= GIVEN RECORDS =
--- START ---
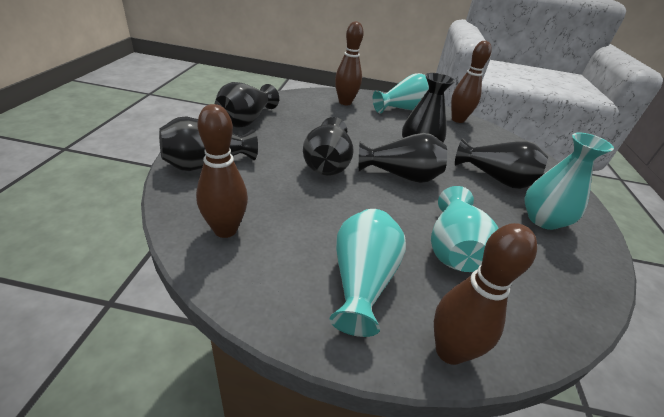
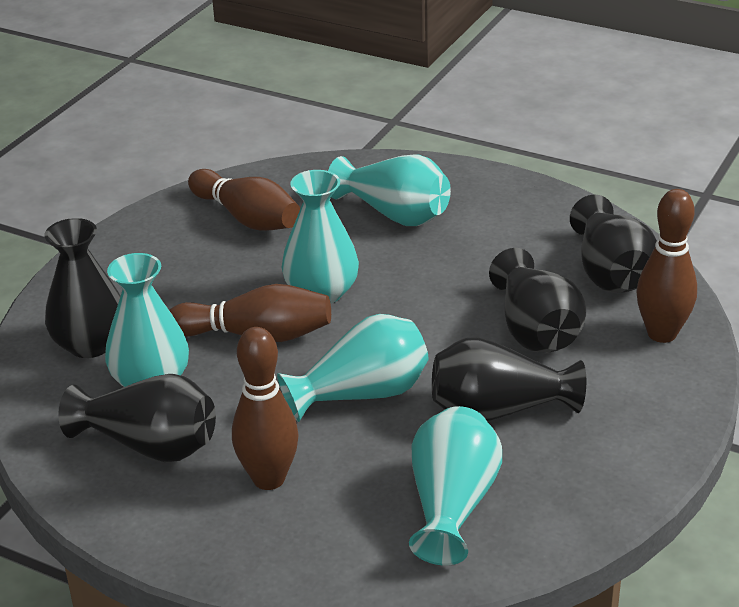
black vase: 6 -> 5
turquoise vase: 4 -> 5

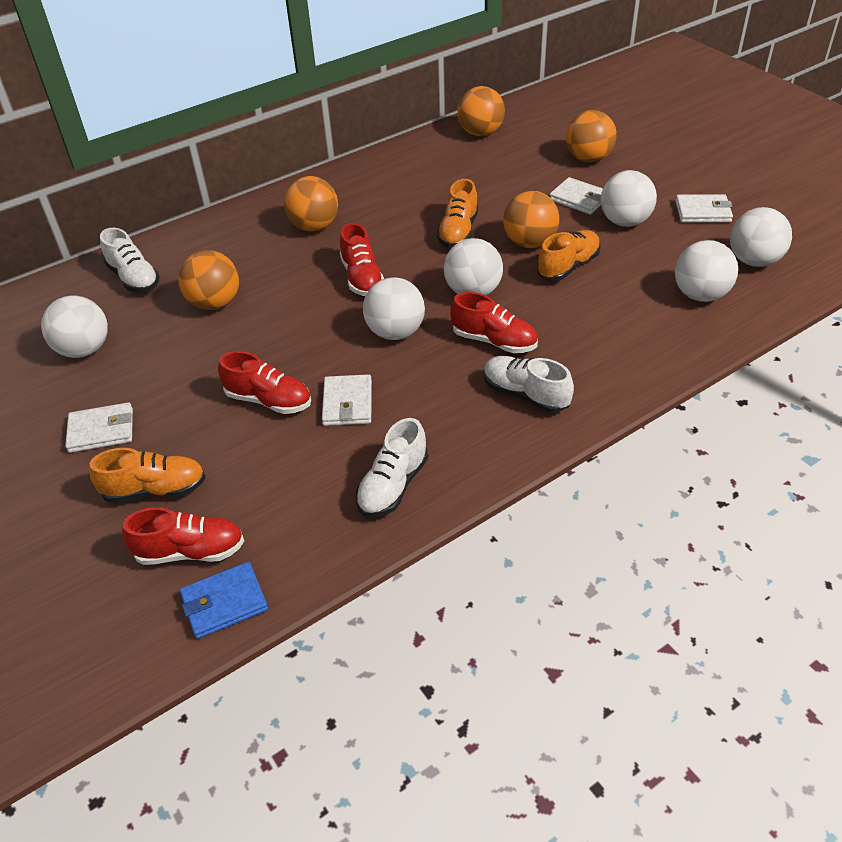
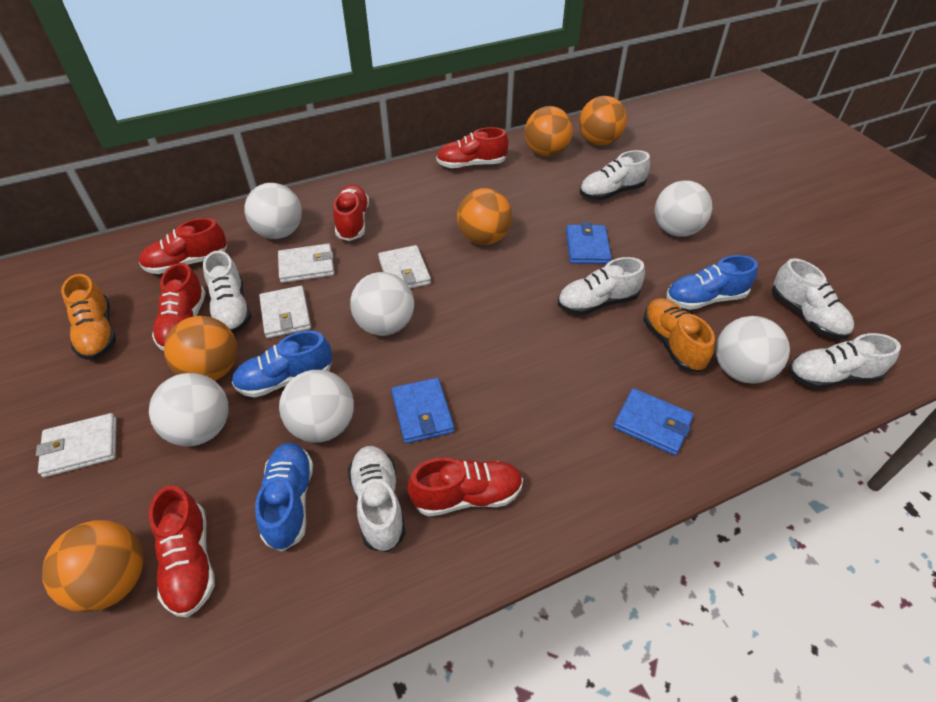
blue shoe: 0 -> 3
blue wallet: 1 -> 3
orange shoe: 3 -> 2
red shoe: 4 -> 6
white shoe: 3 -> 6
--- END ---
= WHAT IS REQUIRED =
Please repeat all of the data exactly, excluding images.

= YOUR RESPONSE =
black vase: 6 -> 5
turquoise vase: 4 -> 5

blue shoe: 0 -> 3
blue wallet: 1 -> 3
orange shoe: 3 -> 2
red shoe: 4 -> 6
white shoe: 3 -> 6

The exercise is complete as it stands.